Look through the entries below and extract exactly the lines from the one containing "red marker: 4 -> 2" through the one containing "white rolling pin: 2 -> 4", ends included.

**Data to examine**
- Opening Delimiter -

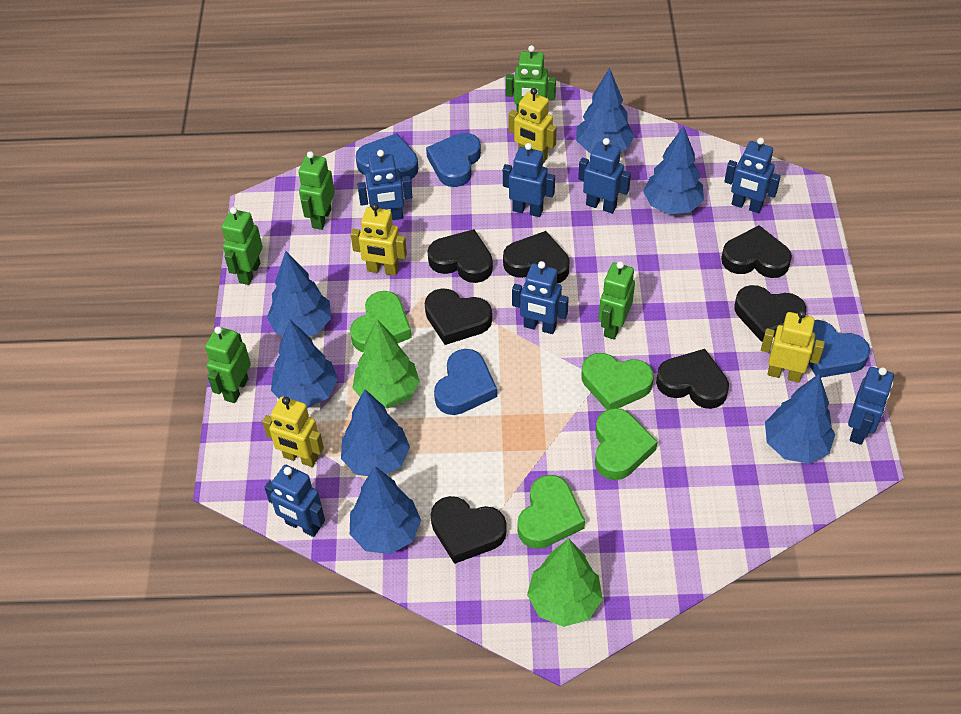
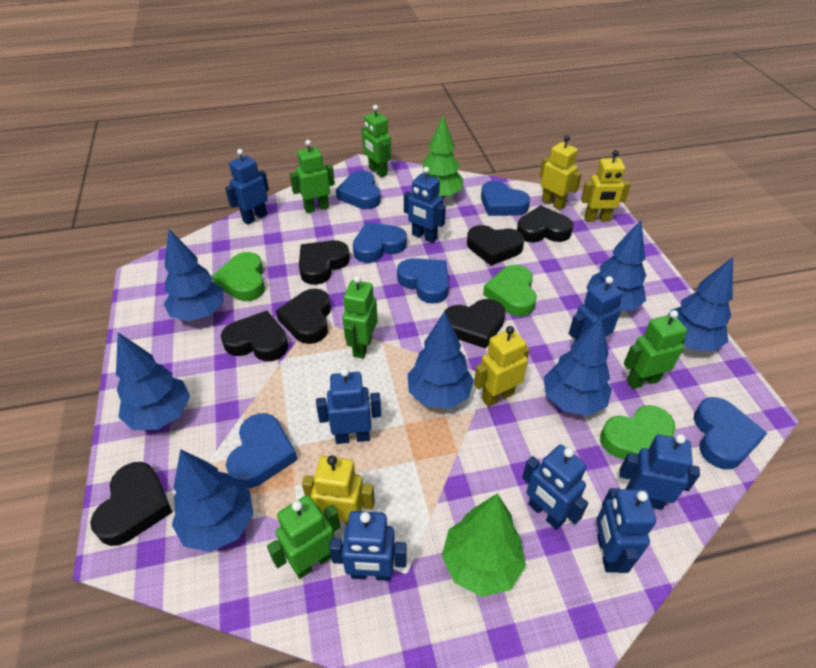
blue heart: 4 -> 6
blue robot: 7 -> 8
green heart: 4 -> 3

- Closing Delimiter -
- Opening Delimiter -

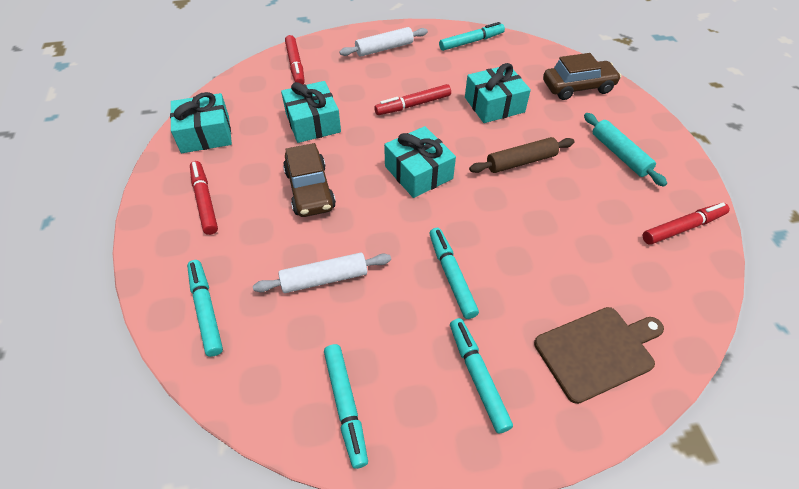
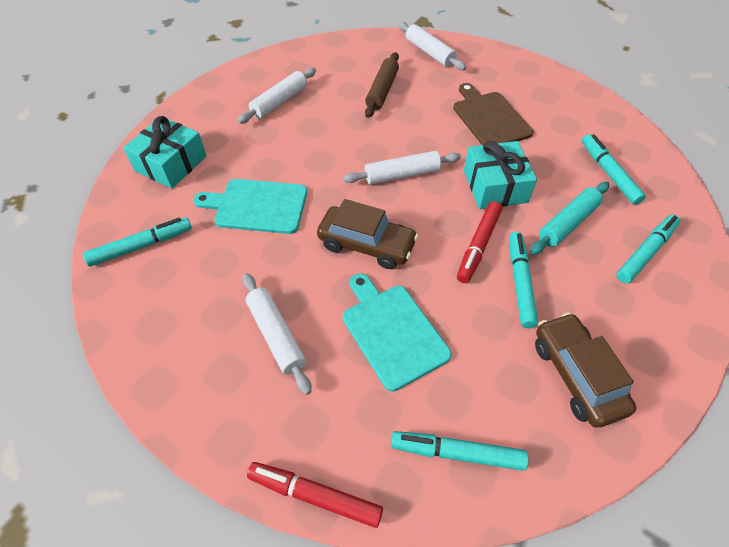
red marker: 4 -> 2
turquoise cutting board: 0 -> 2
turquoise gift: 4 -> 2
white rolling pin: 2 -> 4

- Closing Delimiter -

**Task result**
red marker: 4 -> 2
turquoise cutting board: 0 -> 2
turquoise gift: 4 -> 2
white rolling pin: 2 -> 4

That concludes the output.